◆ Exercise requirements: Begin at the line containing "none -> brown brick C8:C9 level 1" in the entries below and end at the line containing "none -> red brick G7 level 2"; transcribe that range exactly and nothing outside it.

(Available data Opens)

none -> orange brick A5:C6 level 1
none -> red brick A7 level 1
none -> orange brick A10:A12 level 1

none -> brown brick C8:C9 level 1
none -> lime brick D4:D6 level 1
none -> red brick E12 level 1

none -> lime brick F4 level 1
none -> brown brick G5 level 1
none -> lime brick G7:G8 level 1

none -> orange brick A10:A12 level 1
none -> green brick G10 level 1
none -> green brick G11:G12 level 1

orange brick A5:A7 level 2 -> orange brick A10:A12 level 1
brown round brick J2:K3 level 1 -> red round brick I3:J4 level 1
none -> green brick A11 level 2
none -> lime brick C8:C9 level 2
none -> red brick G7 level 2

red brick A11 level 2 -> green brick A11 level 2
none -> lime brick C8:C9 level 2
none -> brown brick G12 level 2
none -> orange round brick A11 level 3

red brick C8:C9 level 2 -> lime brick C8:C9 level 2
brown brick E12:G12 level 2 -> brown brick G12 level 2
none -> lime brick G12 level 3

(Available data Closes)

◆ Your solution:
none -> brown brick C8:C9 level 1
none -> lime brick D4:D6 level 1
none -> red brick E12 level 1

none -> lime brick F4 level 1
none -> brown brick G5 level 1
none -> lime brick G7:G8 level 1

none -> orange brick A10:A12 level 1
none -> green brick G10 level 1
none -> green brick G11:G12 level 1

orange brick A5:A7 level 2 -> orange brick A10:A12 level 1
brown round brick J2:K3 level 1 -> red round brick I3:J4 level 1
none -> green brick A11 level 2
none -> lime brick C8:C9 level 2
none -> red brick G7 level 2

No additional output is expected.